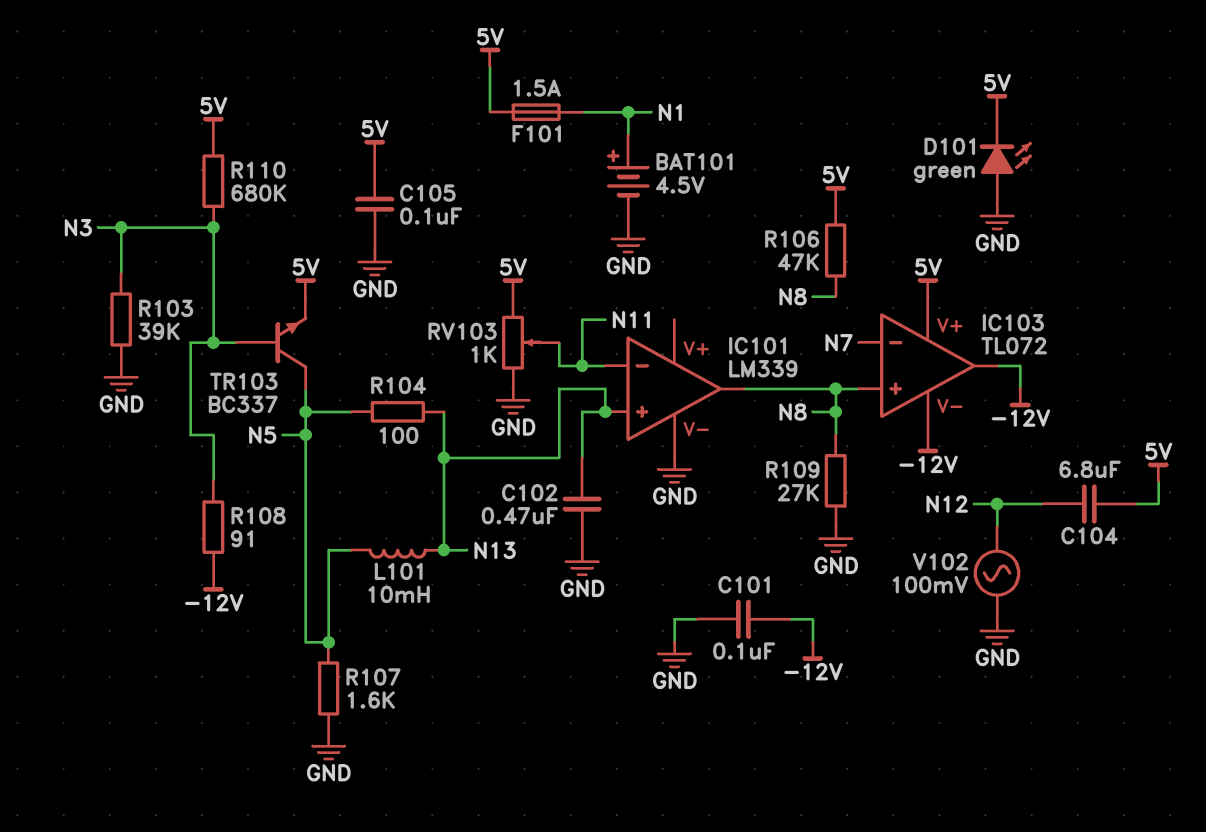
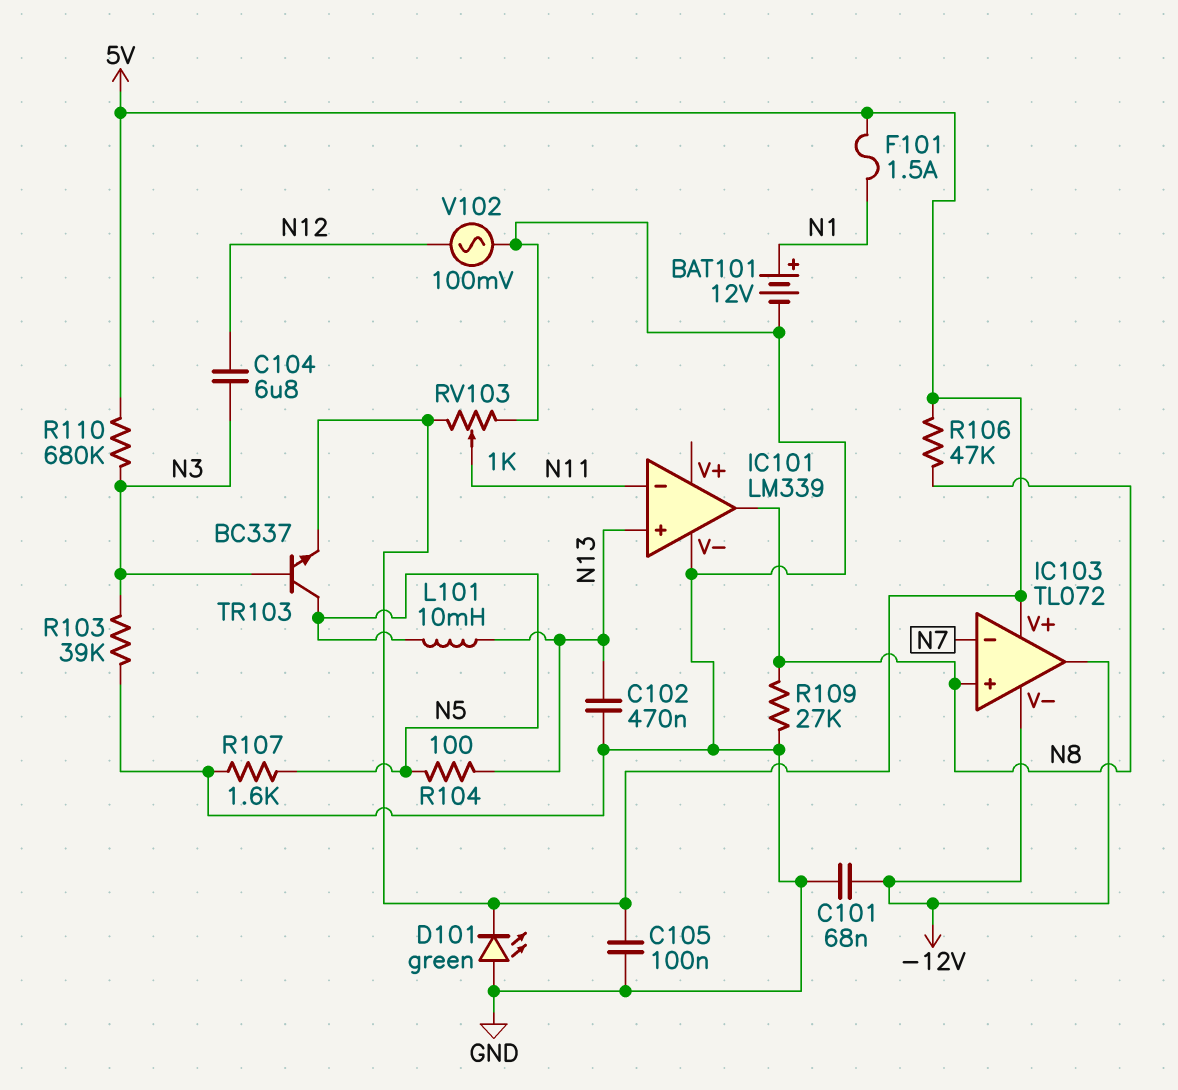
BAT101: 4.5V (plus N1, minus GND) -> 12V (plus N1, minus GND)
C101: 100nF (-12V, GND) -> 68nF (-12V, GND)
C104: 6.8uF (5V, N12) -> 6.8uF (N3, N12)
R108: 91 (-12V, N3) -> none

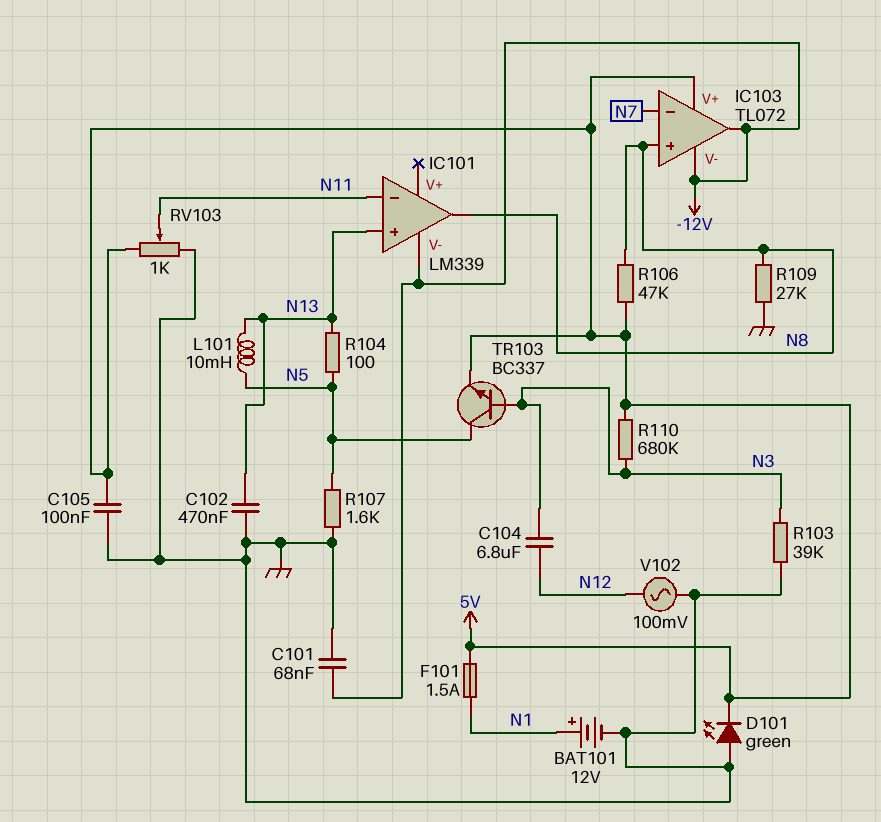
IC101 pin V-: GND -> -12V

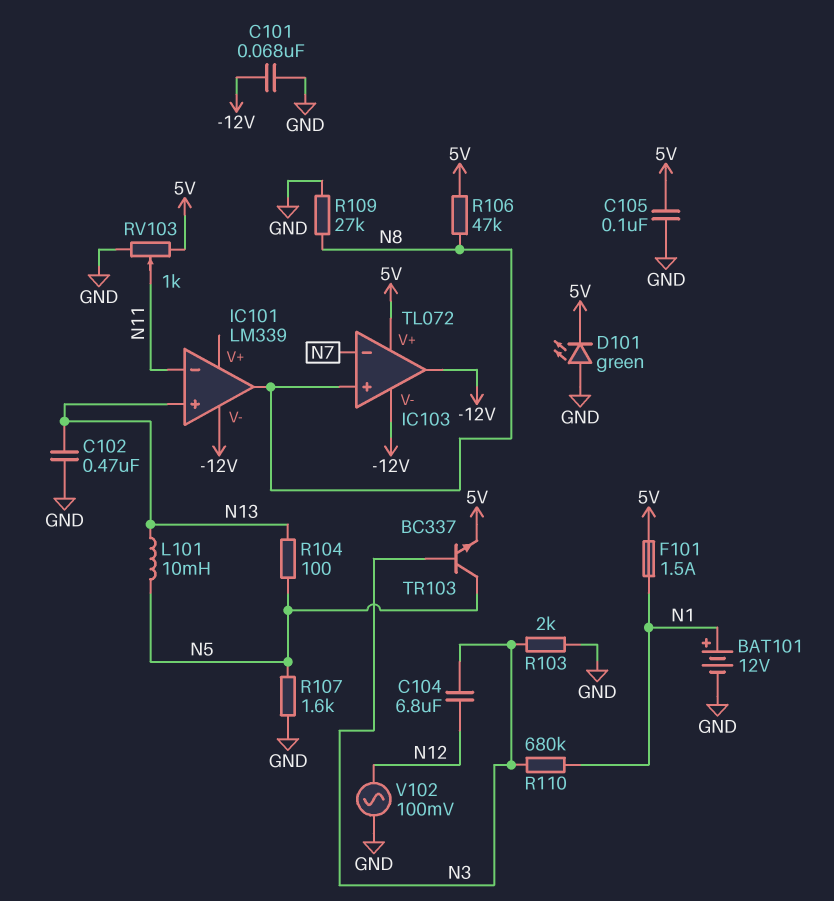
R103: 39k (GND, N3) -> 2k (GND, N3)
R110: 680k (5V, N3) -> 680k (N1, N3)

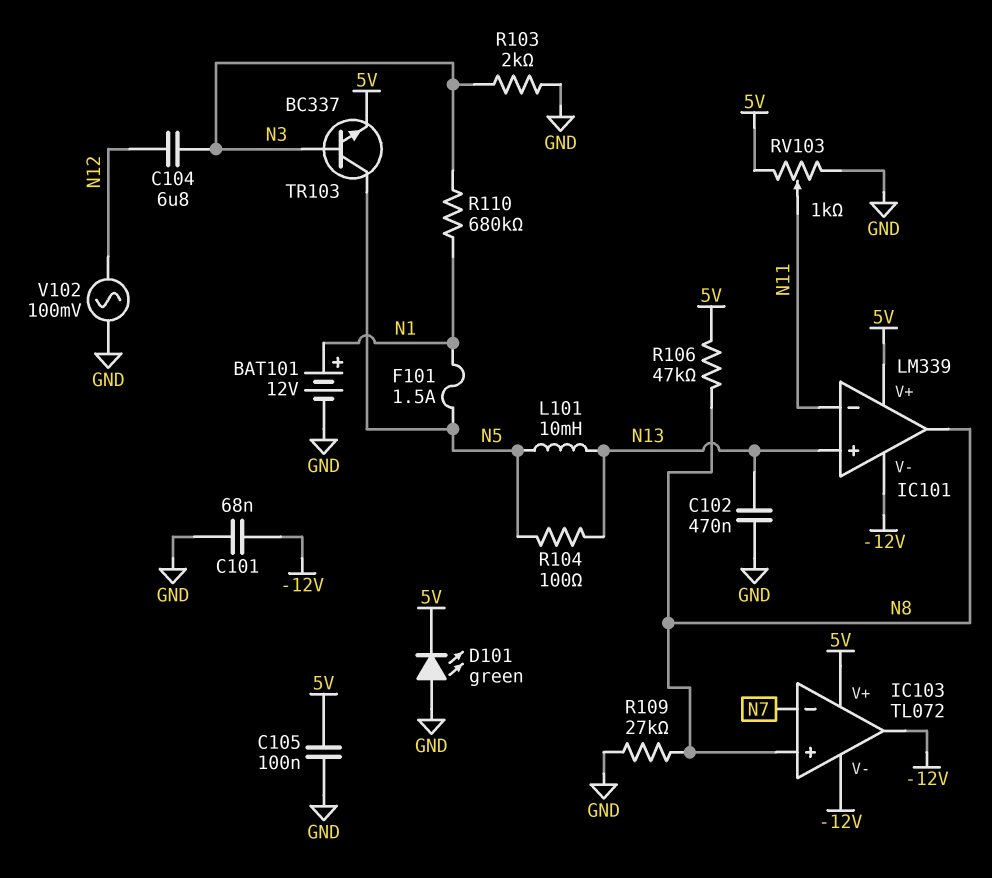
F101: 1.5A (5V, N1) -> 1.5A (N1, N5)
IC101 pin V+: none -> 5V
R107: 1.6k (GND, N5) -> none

════════

EXERCISE GOAL:
Repeat each entry exactly. Pictures do not belong in the copy.

EXPECTED ANSWER:
BAT101: 4.5V (plus N1, minus GND) -> 12V (plus N1, minus GND)
C101: 100nF (-12V, GND) -> 68nF (-12V, GND)
C104: 6.8uF (5V, N12) -> 6.8uF (N3, N12)
R108: 91 (-12V, N3) -> none

IC101 pin V-: GND -> -12V

R103: 39k (GND, N3) -> 2k (GND, N3)
R110: 680k (5V, N3) -> 680k (N1, N3)

F101: 1.5A (5V, N1) -> 1.5A (N1, N5)
IC101 pin V+: none -> 5V
R107: 1.6k (GND, N5) -> none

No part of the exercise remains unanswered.